**Task requirements**: Copy the data as given. No line may be skipped.

**The data**:
+-------+

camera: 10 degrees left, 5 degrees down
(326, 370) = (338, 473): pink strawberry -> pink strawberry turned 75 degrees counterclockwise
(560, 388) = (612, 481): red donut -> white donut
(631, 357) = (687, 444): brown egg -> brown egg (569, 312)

+-------+

**Final answer**:
camera: 10 degrees left, 5 degrees down
(326, 370) = (338, 473): pink strawberry -> pink strawberry turned 75 degrees counterclockwise
(560, 388) = (612, 481): red donut -> white donut
(631, 357) = (687, 444): brown egg -> brown egg (569, 312)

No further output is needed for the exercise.